___ EXERCISE INPUT ___
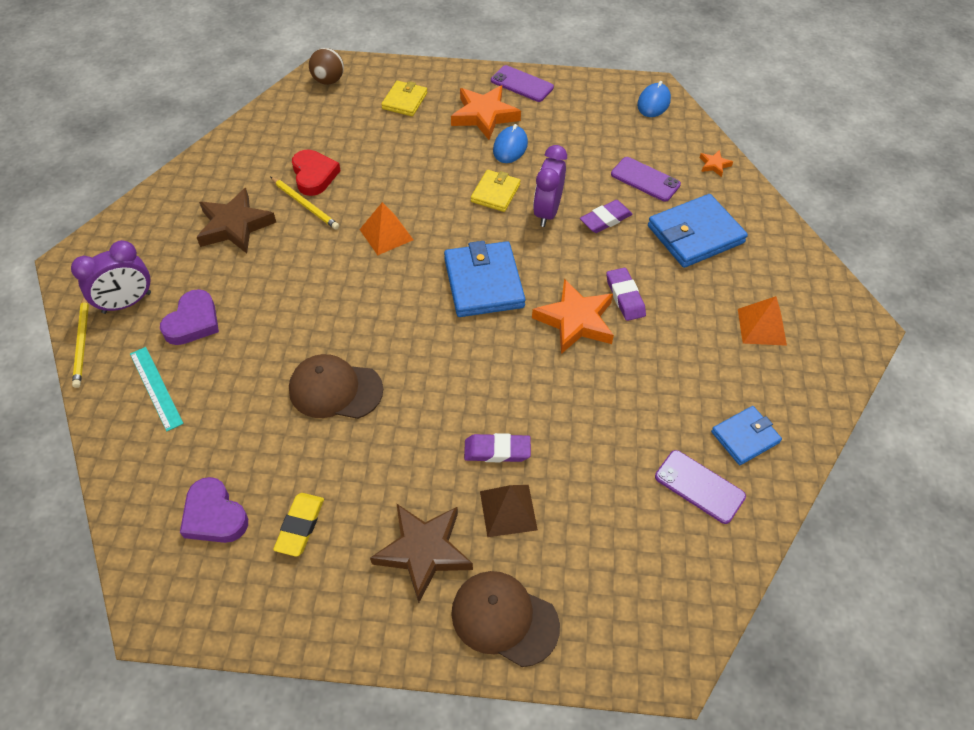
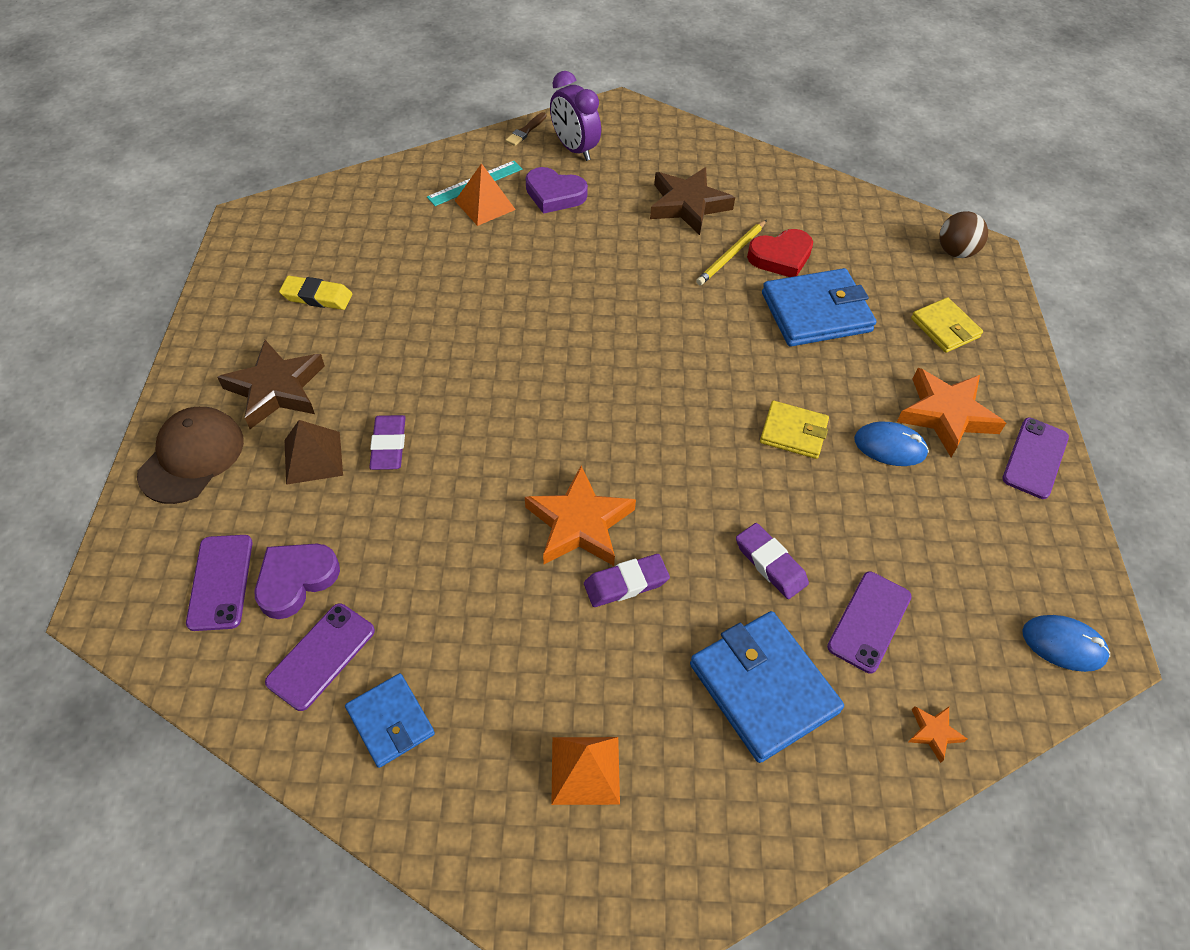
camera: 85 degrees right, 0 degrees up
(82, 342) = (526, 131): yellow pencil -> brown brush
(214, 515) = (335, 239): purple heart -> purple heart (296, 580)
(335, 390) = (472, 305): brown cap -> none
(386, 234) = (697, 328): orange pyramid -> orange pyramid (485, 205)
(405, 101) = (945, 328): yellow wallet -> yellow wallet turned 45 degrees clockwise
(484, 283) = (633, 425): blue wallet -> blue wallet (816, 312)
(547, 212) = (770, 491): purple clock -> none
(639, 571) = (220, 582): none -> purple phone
___
___ EXERCISE INPUT ___
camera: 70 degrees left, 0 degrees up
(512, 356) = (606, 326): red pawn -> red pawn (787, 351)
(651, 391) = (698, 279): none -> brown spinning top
___
- WORK TO BE COMPLETED:
From the records above, copy only the lines starting with the line that holds "(335, 390) = (472, 305): brown cap -> none" and going on through the line that holds "(547, 212) = (770, 491): purple clock -> none", exactly as written.

- EXPECTED ANSWER:
(335, 390) = (472, 305): brown cap -> none
(386, 234) = (697, 328): orange pyramid -> orange pyramid (485, 205)
(405, 101) = (945, 328): yellow wallet -> yellow wallet turned 45 degrees clockwise
(484, 283) = (633, 425): blue wallet -> blue wallet (816, 312)
(547, 212) = (770, 491): purple clock -> none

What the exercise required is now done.